WHAT YOU WILL DO
Go through the entries below and copy each line containing the word "plane".
===== PROVIDED MATERIAL
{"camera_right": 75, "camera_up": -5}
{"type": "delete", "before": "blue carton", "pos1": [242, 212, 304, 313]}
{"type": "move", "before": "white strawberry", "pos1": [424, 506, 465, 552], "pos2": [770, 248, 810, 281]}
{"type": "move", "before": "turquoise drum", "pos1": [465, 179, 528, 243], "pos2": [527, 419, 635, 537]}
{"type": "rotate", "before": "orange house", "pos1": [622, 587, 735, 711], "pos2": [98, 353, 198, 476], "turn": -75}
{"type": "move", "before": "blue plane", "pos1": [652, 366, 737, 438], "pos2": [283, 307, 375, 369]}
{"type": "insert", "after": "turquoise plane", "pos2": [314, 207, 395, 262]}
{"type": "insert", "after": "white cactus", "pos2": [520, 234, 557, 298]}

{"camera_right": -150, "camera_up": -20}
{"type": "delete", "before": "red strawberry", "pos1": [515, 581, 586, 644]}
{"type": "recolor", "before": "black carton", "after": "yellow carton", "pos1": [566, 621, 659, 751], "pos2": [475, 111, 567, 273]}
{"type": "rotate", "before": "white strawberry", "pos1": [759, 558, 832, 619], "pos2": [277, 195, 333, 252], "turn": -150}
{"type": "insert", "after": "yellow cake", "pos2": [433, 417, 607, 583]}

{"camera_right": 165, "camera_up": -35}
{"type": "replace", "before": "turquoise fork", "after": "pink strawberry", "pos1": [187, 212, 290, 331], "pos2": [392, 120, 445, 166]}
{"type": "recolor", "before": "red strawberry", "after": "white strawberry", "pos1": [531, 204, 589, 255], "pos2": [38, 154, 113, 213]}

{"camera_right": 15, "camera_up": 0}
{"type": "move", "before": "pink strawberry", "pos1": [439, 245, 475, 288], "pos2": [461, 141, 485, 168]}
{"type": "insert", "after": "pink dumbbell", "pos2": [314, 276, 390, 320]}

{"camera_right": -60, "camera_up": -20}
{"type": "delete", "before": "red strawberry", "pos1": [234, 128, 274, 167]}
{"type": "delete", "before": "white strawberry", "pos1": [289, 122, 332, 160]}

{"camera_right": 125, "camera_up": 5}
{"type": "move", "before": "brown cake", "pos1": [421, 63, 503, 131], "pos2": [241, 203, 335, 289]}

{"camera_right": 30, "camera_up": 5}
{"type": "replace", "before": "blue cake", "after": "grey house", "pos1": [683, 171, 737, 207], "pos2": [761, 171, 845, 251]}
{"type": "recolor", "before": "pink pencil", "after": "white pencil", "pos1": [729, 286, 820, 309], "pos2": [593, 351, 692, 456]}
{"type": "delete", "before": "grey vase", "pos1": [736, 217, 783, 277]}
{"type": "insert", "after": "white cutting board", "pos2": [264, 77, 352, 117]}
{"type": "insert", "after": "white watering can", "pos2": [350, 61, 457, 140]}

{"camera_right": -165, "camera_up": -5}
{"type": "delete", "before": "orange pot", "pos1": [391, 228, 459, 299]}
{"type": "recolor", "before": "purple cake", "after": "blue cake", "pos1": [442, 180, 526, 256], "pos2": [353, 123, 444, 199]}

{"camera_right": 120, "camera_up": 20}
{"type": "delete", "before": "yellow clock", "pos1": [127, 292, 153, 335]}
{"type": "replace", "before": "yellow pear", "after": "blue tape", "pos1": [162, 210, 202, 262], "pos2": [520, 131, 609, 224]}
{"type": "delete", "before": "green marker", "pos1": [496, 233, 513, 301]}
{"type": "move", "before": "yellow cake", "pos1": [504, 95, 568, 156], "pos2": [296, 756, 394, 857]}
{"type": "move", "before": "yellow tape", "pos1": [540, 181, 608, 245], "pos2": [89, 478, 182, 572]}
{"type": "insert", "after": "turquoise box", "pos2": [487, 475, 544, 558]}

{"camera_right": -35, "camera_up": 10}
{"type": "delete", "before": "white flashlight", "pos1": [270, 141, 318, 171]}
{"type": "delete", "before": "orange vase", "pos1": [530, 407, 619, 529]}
==========
WRITTEN RESPONSE
{"type": "move", "before": "blue plane", "pos1": [652, 366, 737, 438], "pos2": [283, 307, 375, 369]}
{"type": "insert", "after": "turquoise plane", "pos2": [314, 207, 395, 262]}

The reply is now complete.